__Exercise__
In the records below, tally each line that contains the word "padlock" and give the total only.

=== Records to process ===

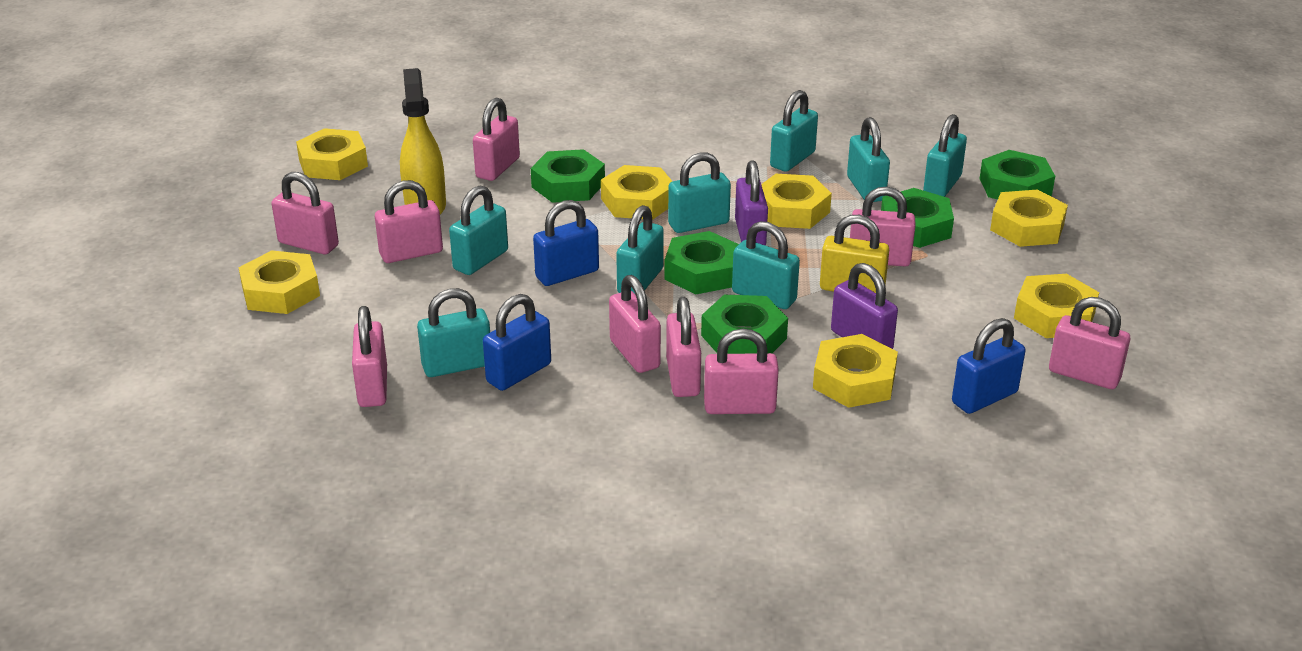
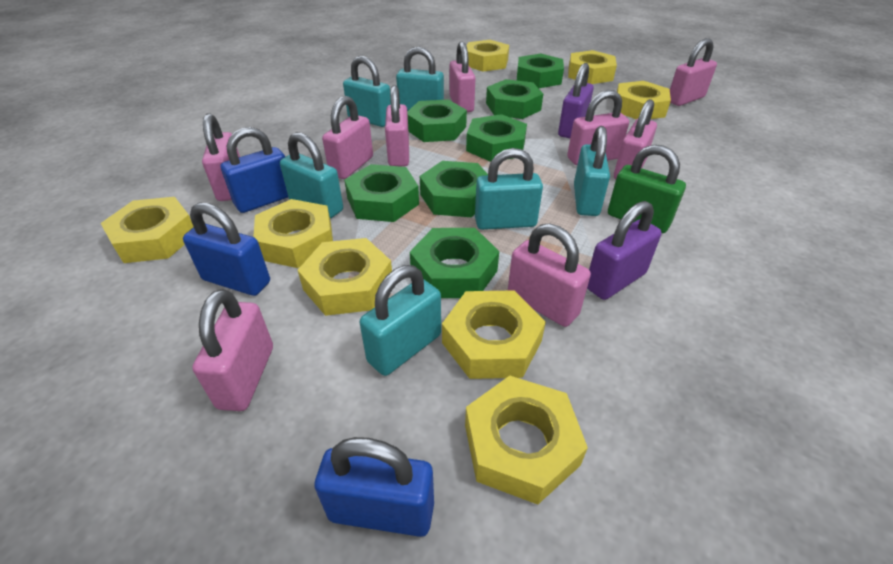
green nut: 5 -> 7
green padlock: 0 -> 1
turquoise padlock: 8 -> 6
yellow nut: 7 -> 8
yellow padlock: 1 -> 0
yellow spray bottle: 1 -> 0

===

__Task result__
3